[Action item]
All the data that follows should be repeated exactly, without a single picture.

[Dataset section]
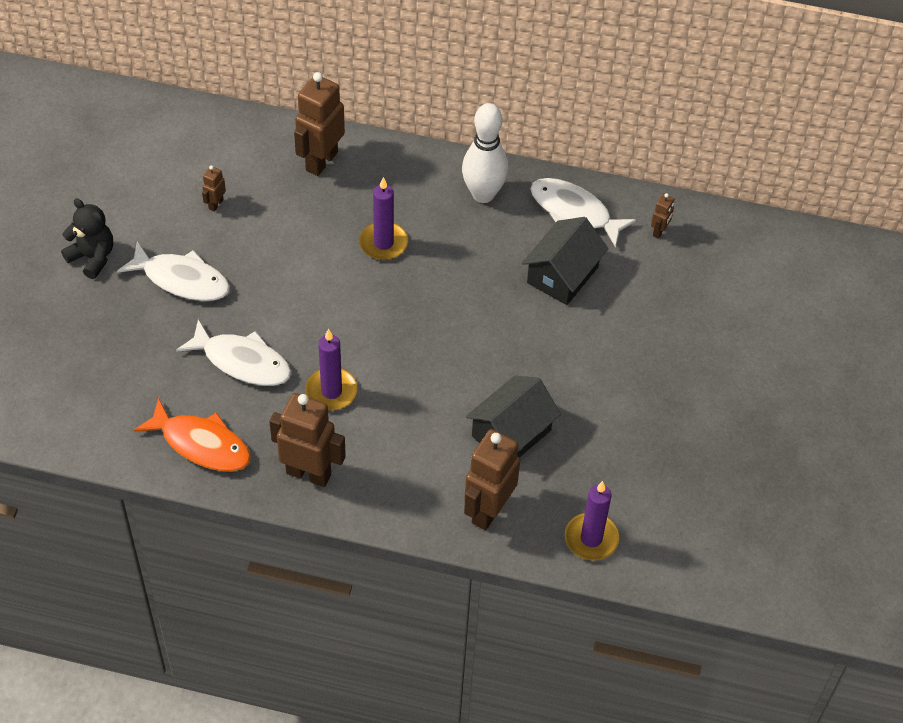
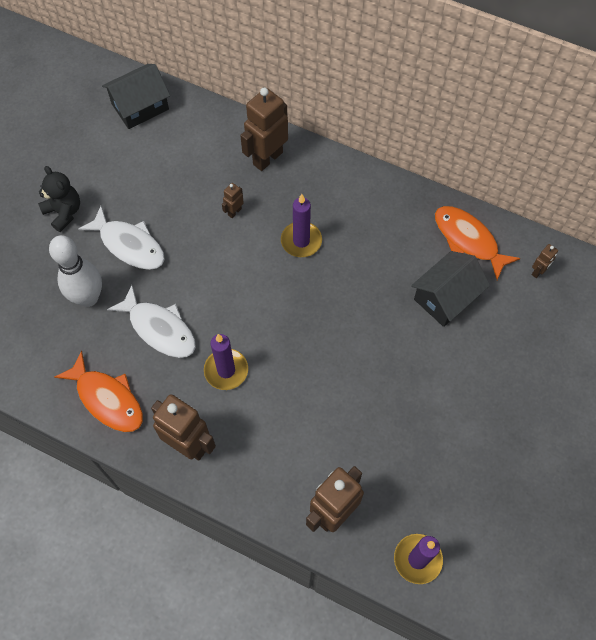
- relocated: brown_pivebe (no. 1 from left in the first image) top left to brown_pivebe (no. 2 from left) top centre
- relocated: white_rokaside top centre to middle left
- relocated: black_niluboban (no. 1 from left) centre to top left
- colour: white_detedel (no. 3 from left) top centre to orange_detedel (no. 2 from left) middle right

[Reply to the exercise]
- relocated: brown_pivebe (no. 1 from left in the first image) top left to brown_pivebe (no. 2 from left) top centre
- relocated: white_rokaside top centre to middle left
- relocated: black_niluboban (no. 1 from left) centre to top left
- colour: white_detedel (no. 3 from left) top centre to orange_detedel (no. 2 from left) middle right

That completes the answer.